_To do_
Your answer should consist of the lines in the listing that hold "hexagon".

_Data listing_
______
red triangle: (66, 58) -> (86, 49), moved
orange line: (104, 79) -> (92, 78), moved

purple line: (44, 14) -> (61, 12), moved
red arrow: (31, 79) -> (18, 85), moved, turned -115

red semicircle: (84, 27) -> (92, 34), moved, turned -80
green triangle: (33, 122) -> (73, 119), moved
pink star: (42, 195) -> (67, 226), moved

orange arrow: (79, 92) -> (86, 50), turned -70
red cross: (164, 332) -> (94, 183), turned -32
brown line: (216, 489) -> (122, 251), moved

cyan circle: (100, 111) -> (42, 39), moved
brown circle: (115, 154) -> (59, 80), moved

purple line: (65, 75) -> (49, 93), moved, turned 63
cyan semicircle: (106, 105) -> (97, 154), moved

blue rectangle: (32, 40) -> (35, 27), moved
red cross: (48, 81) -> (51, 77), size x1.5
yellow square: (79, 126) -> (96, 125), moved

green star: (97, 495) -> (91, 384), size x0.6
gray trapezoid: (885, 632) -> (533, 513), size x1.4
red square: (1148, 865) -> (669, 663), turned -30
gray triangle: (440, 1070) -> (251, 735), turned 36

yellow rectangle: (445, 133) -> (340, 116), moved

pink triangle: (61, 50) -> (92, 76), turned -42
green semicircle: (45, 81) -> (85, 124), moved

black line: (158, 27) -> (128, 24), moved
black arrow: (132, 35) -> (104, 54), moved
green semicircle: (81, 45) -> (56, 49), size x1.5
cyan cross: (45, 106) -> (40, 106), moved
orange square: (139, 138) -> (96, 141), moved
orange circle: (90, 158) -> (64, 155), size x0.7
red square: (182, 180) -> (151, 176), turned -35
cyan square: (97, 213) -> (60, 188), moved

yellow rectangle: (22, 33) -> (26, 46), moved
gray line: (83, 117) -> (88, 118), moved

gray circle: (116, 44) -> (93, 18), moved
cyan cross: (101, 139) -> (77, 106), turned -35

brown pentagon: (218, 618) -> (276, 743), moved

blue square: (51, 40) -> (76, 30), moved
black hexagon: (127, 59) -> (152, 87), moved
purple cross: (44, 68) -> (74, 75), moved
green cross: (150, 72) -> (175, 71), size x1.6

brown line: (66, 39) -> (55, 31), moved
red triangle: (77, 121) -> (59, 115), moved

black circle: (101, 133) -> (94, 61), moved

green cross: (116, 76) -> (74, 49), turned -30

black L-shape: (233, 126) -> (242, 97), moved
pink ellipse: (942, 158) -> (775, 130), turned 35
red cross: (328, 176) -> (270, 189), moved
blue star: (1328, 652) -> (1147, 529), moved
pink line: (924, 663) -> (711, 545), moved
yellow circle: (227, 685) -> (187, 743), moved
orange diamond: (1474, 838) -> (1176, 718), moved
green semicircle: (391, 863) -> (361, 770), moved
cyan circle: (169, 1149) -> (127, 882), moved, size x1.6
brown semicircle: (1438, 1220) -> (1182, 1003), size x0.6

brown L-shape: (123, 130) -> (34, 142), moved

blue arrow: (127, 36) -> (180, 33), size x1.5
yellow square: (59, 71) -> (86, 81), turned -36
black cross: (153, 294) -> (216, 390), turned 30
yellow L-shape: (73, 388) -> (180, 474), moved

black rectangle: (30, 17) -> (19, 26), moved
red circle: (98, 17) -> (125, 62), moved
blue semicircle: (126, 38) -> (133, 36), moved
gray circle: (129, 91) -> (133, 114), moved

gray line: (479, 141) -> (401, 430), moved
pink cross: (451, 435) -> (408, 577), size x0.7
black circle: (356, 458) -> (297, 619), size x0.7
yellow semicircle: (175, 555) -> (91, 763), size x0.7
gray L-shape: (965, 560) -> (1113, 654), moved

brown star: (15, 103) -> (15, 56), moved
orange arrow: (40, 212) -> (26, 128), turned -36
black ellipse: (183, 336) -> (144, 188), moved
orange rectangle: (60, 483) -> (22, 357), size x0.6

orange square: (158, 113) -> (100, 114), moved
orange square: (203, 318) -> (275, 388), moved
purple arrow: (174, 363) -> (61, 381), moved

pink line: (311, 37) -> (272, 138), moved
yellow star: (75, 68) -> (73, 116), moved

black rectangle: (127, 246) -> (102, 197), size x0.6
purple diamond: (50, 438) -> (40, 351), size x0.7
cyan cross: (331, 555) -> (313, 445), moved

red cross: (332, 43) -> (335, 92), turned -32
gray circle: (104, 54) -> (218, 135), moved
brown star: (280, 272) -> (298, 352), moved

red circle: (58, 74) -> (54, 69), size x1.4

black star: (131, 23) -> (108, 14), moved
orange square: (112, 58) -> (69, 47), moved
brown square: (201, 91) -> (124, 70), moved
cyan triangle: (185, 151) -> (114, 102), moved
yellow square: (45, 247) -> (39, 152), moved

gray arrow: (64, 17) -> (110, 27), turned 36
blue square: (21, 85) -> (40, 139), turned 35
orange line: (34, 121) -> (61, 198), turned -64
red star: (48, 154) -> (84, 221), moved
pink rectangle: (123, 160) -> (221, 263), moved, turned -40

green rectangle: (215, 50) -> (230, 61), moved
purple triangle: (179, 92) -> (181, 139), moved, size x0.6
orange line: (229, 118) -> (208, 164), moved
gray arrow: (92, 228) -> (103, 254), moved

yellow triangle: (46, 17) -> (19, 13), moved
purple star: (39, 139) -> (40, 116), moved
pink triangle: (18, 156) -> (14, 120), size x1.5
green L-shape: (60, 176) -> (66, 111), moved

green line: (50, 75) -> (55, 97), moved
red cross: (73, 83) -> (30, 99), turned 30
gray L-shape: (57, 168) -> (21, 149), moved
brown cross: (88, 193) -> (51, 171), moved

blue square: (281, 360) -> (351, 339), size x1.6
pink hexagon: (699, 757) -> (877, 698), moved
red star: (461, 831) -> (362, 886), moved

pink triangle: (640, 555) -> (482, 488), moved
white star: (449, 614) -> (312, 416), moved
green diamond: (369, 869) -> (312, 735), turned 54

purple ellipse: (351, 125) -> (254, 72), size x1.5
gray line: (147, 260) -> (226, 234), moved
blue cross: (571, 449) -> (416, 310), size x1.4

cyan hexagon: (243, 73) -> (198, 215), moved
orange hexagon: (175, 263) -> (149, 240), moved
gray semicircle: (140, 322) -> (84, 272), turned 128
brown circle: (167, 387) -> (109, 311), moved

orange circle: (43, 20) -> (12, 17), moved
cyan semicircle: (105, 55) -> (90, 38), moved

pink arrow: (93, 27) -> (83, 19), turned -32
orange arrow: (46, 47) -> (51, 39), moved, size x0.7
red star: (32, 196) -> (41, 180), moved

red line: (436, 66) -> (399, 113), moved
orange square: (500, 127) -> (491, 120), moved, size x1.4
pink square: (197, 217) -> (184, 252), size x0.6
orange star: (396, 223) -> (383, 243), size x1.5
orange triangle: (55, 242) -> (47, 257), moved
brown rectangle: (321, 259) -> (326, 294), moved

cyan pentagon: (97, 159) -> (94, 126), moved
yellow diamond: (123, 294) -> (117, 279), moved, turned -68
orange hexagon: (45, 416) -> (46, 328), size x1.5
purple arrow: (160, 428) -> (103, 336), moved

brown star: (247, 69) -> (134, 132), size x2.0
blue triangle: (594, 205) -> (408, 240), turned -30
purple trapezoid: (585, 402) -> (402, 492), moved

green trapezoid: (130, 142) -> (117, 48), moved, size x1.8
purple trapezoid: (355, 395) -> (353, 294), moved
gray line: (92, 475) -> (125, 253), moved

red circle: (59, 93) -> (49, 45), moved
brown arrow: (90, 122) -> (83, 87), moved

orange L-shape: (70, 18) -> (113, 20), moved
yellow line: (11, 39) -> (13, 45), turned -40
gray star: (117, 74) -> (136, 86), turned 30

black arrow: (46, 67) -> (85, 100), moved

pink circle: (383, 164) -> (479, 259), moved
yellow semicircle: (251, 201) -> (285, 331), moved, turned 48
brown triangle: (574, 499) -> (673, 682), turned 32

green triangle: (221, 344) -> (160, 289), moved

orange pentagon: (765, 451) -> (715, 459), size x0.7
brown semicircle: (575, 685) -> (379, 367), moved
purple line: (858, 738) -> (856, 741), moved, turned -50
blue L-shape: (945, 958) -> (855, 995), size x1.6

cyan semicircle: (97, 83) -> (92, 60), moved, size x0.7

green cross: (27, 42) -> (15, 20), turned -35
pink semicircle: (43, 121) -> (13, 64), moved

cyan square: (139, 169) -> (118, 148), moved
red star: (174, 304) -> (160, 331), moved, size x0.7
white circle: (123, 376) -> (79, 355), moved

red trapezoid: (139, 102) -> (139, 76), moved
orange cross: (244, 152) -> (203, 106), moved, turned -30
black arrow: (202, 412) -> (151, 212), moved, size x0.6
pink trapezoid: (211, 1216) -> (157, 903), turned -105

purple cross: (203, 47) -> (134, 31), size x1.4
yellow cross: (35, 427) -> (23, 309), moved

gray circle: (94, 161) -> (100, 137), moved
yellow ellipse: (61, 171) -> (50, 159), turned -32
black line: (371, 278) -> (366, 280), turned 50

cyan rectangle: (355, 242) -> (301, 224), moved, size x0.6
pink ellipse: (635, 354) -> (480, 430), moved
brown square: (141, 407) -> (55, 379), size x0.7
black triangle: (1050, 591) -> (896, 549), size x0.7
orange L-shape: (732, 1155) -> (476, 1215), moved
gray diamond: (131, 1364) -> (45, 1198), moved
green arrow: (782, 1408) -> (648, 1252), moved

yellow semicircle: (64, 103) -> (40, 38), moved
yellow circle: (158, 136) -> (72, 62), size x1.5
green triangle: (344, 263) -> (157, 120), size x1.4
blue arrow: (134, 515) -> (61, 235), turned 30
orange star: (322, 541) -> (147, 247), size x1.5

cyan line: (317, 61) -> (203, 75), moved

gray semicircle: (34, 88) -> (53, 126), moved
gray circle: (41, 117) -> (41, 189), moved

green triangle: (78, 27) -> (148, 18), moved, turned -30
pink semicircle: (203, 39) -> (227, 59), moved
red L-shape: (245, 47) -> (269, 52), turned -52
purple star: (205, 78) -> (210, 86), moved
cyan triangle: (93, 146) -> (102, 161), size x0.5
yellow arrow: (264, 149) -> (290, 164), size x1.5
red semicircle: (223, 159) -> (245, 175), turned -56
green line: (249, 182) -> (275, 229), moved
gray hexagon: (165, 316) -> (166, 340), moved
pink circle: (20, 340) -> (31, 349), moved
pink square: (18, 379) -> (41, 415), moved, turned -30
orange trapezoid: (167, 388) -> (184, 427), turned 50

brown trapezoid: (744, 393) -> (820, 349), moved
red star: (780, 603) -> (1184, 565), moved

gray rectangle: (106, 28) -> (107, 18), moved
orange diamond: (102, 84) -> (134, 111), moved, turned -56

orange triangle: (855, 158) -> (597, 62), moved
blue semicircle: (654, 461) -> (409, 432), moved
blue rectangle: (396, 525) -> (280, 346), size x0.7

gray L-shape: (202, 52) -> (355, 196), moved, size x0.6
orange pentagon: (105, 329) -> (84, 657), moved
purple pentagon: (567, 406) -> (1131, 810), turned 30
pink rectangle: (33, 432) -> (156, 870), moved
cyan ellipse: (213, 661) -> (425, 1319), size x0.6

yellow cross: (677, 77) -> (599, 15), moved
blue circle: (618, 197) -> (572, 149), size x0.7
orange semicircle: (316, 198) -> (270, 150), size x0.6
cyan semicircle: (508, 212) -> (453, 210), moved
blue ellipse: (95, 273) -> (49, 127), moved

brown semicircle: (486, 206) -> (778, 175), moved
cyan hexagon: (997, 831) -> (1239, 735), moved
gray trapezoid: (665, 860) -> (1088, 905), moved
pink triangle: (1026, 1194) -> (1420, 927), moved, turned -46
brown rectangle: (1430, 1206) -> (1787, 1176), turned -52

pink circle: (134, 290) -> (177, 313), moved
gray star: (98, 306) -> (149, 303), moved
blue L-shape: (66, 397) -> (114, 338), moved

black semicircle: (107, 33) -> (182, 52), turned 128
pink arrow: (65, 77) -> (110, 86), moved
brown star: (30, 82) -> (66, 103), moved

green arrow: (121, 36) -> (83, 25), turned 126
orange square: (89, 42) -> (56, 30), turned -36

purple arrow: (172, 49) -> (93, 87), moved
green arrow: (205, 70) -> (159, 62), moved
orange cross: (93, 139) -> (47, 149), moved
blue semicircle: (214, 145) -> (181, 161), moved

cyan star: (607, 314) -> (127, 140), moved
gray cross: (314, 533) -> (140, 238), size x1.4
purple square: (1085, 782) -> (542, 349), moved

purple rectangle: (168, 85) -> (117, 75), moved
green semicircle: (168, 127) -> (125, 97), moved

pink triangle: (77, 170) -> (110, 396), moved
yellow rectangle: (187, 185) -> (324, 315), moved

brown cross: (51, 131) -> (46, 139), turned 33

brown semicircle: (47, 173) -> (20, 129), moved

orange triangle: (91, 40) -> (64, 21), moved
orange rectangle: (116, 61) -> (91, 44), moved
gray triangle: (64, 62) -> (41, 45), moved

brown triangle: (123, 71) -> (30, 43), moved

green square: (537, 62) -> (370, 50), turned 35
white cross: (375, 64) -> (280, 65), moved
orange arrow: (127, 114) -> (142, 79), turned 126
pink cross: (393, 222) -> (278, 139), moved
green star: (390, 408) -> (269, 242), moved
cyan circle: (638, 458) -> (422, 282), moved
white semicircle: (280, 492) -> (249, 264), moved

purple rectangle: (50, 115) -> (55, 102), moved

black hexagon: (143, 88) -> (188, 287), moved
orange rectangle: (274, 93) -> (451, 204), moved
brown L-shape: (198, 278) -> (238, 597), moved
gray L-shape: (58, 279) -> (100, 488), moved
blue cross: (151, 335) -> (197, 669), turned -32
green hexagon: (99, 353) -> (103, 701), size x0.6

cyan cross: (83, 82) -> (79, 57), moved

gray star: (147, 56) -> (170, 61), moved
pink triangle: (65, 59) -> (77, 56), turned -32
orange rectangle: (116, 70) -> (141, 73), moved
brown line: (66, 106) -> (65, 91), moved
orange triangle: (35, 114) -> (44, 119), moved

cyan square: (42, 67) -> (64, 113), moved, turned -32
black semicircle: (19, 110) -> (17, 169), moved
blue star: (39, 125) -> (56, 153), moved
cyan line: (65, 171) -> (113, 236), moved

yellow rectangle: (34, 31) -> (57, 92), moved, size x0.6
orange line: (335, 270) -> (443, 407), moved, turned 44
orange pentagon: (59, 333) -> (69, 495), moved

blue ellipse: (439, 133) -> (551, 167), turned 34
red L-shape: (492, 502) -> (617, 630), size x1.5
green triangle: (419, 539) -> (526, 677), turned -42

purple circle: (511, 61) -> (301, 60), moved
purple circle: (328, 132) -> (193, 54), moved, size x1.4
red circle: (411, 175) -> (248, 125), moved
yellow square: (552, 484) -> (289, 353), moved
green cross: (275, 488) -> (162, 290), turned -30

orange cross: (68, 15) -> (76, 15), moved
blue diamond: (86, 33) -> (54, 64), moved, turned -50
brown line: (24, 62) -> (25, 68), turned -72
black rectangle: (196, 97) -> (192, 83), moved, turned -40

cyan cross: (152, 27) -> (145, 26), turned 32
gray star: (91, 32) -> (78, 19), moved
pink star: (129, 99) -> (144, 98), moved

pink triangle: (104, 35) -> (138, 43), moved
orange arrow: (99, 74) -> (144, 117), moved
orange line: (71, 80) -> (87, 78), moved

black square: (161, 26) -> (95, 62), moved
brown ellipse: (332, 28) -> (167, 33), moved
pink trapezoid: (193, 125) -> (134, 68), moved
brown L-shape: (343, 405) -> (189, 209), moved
______
_Your solution_
black hexagon: (127, 59) -> (152, 87), moved
pink hexagon: (699, 757) -> (877, 698), moved
cyan hexagon: (243, 73) -> (198, 215), moved
orange hexagon: (175, 263) -> (149, 240), moved
orange hexagon: (45, 416) -> (46, 328), size x1.5
gray hexagon: (165, 316) -> (166, 340), moved
cyan hexagon: (997, 831) -> (1239, 735), moved
black hexagon: (143, 88) -> (188, 287), moved
green hexagon: (99, 353) -> (103, 701), size x0.6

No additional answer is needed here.